Record set.
--- START ---

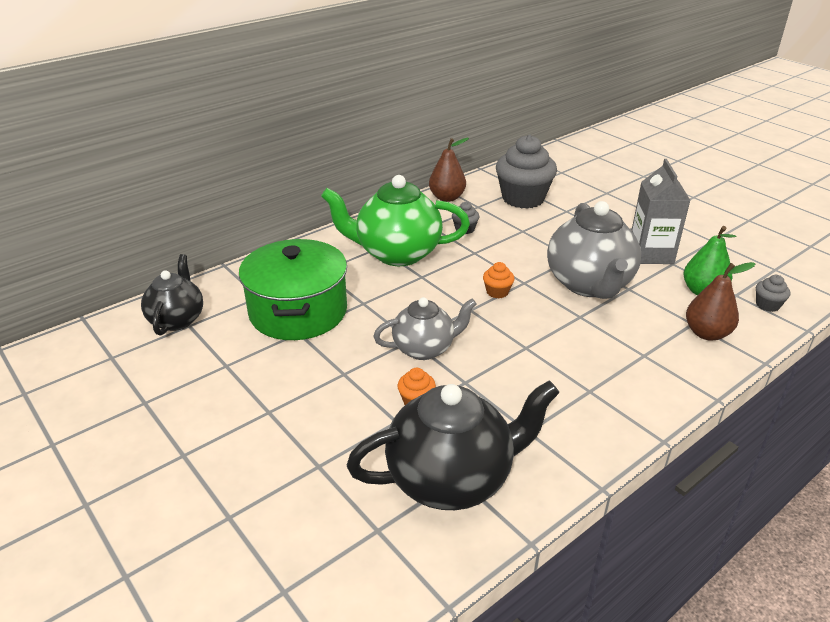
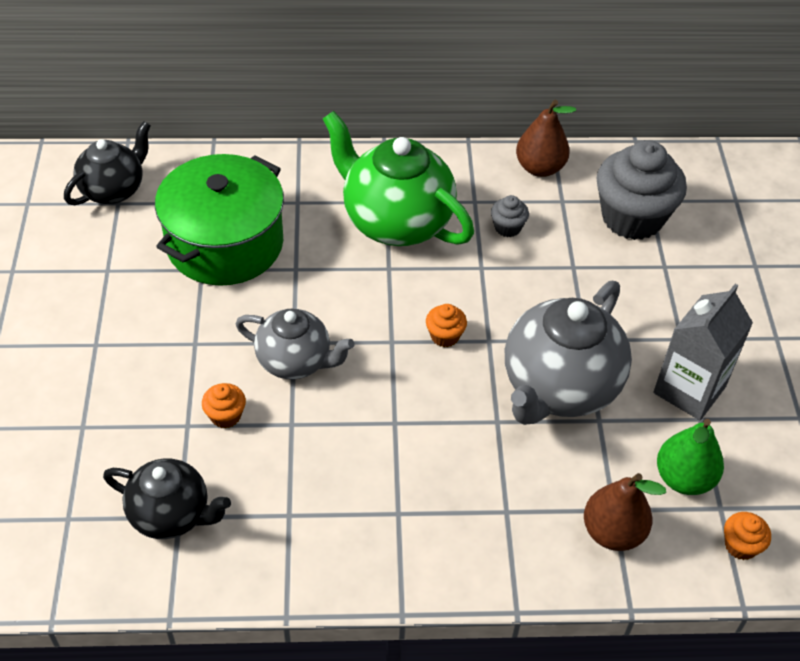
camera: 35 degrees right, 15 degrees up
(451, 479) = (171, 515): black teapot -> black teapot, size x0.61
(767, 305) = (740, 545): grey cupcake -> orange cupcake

--- END ---
--- START ---

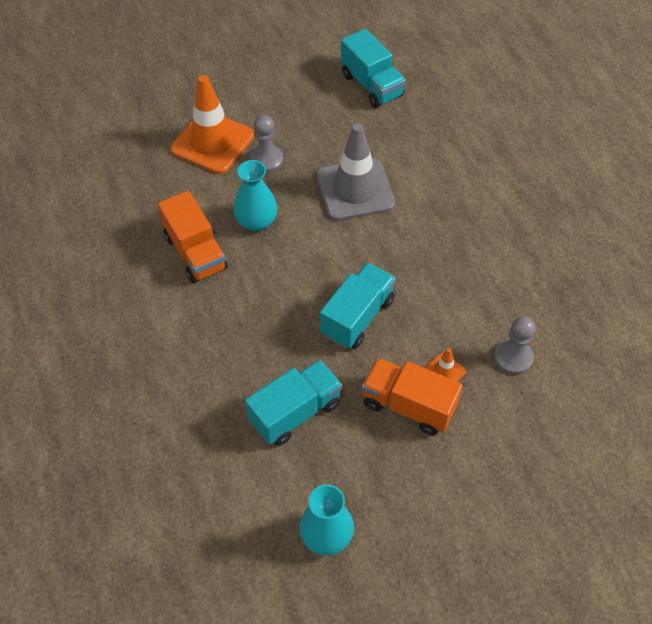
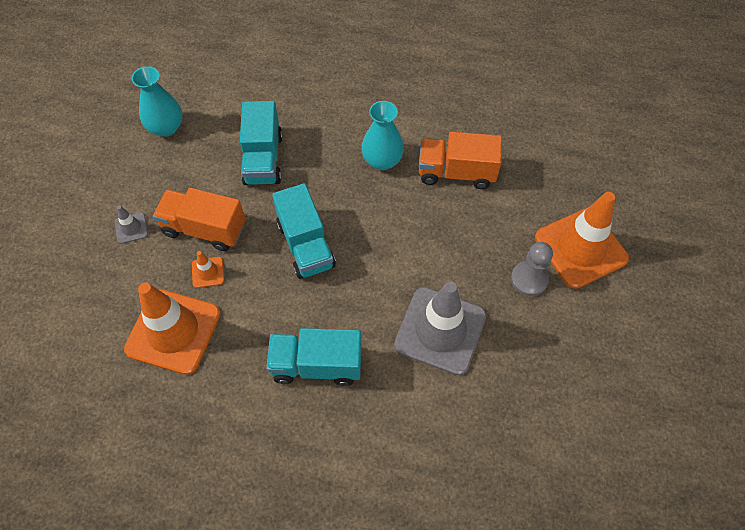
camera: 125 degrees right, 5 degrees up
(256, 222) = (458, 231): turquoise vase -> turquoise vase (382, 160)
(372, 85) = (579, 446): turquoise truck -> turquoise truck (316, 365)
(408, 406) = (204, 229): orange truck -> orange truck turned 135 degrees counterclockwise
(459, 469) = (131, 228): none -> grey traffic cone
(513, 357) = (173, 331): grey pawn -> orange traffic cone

--- END ---

Task. Your task is to gather all lines from the entries above that hold the word "camera".

Your response.
camera: 35 degrees right, 15 degrees up
camera: 125 degrees right, 5 degrees up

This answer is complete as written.